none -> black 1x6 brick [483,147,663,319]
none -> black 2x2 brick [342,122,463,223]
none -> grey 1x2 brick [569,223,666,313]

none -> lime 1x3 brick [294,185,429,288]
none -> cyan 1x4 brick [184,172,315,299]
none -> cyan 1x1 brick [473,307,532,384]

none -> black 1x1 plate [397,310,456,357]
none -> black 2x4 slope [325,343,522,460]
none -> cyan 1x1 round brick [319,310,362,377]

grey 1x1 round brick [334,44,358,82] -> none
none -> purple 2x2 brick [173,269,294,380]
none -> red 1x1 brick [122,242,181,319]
··········
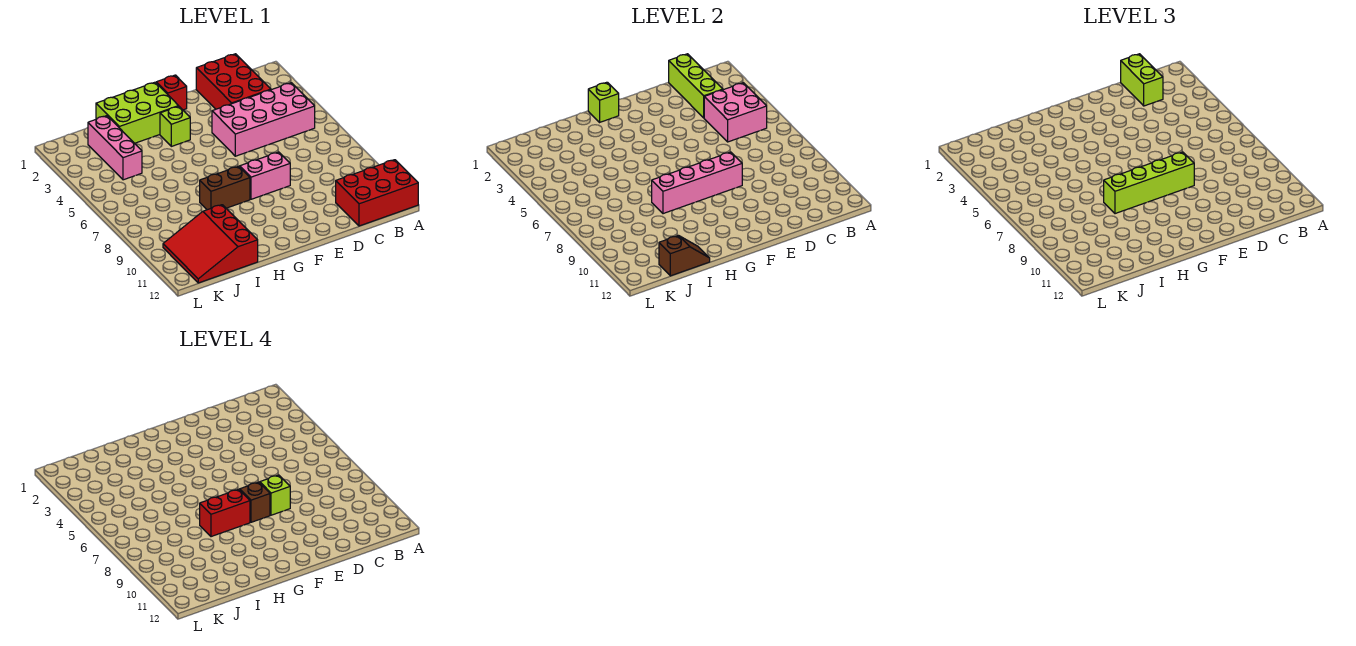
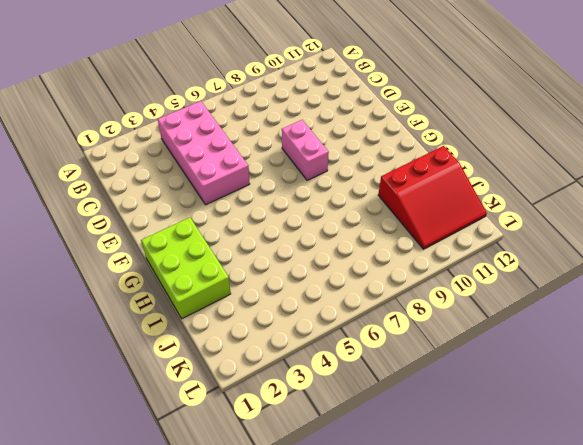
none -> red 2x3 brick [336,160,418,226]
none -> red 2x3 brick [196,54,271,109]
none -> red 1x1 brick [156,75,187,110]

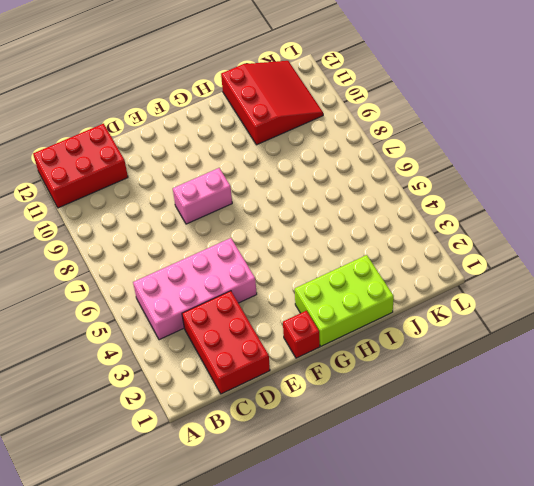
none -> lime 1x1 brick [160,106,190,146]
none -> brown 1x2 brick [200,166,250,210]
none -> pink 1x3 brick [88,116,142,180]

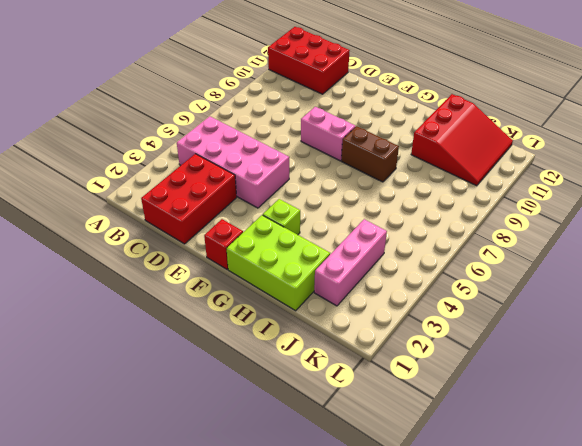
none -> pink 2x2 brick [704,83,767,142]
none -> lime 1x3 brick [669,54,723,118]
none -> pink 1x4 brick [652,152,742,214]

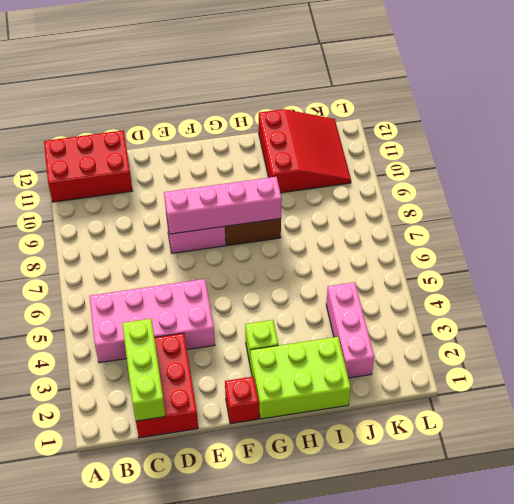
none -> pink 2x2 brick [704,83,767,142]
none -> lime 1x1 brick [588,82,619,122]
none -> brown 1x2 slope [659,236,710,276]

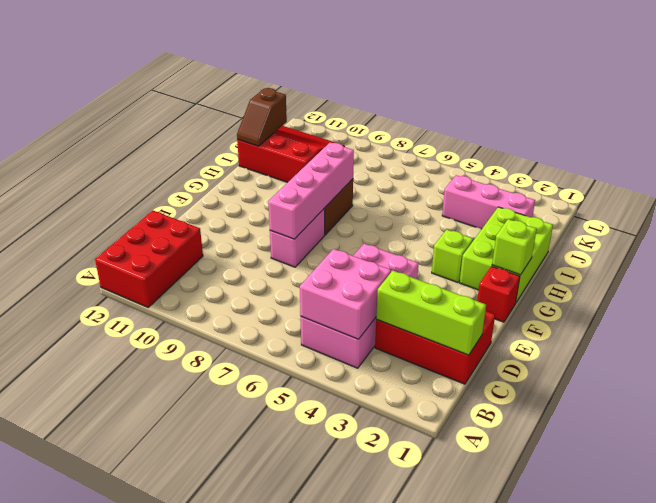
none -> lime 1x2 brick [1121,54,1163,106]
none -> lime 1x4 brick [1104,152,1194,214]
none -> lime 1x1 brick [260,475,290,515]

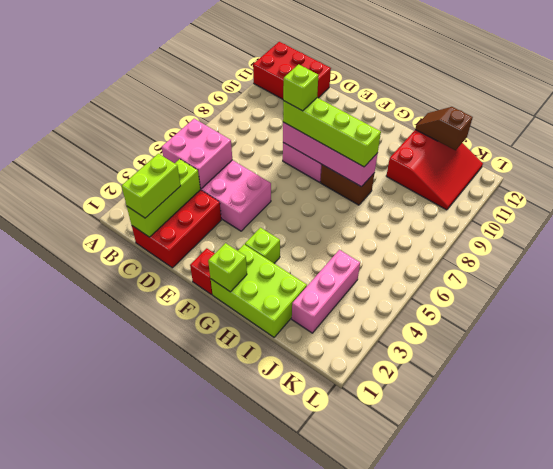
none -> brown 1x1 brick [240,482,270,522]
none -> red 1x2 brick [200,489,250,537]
··········
## Task instructions
Search the data for "round". Copy each line that has it.

## Result for this task
none -> cyan 1x1 round brick [319,310,362,377]
grey 1x1 round brick [334,44,358,82] -> none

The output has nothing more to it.